§ **YOUR OBJECTIVE**
Find the line containing "pink padlock: 5 -> 4" in the records below. Copy exactly that line and each one after it, ending at the line containing "blue marker: 0 -> 2", and nothing more.

§ **DATA FOR PROCESSING**

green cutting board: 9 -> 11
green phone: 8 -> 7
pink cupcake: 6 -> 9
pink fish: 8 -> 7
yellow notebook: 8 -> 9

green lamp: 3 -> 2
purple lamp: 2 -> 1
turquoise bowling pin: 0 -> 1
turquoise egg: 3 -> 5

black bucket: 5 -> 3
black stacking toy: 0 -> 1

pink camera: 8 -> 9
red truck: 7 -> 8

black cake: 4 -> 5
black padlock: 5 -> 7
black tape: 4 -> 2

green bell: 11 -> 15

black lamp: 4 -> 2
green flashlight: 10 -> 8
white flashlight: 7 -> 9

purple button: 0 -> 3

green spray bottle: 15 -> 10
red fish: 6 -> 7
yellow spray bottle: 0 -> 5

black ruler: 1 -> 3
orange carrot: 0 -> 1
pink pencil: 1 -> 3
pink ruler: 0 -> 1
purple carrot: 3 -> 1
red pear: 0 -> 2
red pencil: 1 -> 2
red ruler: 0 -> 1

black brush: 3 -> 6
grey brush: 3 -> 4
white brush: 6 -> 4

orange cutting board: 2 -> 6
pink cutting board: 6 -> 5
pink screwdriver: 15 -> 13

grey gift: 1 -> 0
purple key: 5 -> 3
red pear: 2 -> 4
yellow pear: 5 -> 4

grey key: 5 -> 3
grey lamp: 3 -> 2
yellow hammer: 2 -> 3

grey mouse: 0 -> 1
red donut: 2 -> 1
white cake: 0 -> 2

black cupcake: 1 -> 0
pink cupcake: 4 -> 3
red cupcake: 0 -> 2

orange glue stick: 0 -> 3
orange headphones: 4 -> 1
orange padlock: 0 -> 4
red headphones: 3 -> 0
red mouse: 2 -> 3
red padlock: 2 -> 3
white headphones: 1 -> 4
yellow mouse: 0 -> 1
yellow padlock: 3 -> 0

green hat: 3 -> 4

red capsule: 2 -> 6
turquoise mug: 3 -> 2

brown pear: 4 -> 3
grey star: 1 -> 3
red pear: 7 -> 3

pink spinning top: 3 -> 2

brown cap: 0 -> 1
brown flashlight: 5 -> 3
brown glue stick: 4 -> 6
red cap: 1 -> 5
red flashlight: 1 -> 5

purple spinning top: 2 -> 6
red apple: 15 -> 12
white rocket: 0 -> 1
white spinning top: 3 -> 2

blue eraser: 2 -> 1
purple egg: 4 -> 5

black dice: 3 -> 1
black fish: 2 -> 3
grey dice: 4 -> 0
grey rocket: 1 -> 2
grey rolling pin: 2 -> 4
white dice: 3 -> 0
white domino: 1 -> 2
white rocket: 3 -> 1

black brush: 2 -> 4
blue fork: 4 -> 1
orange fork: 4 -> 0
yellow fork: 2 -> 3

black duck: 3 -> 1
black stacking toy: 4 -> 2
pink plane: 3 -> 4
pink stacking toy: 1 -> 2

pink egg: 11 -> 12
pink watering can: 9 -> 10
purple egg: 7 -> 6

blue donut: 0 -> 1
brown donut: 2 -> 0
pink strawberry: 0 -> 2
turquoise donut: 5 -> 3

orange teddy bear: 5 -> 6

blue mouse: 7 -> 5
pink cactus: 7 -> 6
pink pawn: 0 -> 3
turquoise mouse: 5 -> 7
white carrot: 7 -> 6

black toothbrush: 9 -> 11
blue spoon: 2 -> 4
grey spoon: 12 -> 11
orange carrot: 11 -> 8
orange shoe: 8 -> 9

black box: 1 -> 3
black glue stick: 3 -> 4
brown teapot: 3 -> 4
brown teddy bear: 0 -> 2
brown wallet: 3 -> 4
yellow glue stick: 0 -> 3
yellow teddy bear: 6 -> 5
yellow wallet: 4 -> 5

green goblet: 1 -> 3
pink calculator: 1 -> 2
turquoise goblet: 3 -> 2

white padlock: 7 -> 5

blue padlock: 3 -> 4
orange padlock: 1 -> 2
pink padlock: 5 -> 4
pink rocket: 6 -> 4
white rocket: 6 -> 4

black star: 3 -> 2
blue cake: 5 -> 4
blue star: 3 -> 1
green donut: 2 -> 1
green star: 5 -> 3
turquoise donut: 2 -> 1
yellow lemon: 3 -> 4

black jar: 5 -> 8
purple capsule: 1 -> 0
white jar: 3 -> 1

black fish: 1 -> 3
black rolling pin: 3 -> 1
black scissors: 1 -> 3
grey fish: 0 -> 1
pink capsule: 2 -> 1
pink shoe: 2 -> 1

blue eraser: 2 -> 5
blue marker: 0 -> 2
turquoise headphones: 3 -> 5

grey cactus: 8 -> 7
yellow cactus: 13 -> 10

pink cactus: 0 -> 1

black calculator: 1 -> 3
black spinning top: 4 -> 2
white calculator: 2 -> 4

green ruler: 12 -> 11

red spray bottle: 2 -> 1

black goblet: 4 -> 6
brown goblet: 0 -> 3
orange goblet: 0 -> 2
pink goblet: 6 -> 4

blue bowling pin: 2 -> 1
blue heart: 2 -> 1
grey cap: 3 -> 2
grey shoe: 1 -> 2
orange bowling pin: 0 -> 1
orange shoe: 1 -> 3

§ **OUTPUT**
pink padlock: 5 -> 4
pink rocket: 6 -> 4
white rocket: 6 -> 4

black star: 3 -> 2
blue cake: 5 -> 4
blue star: 3 -> 1
green donut: 2 -> 1
green star: 5 -> 3
turquoise donut: 2 -> 1
yellow lemon: 3 -> 4

black jar: 5 -> 8
purple capsule: 1 -> 0
white jar: 3 -> 1

black fish: 1 -> 3
black rolling pin: 3 -> 1
black scissors: 1 -> 3
grey fish: 0 -> 1
pink capsule: 2 -> 1
pink shoe: 2 -> 1

blue eraser: 2 -> 5
blue marker: 0 -> 2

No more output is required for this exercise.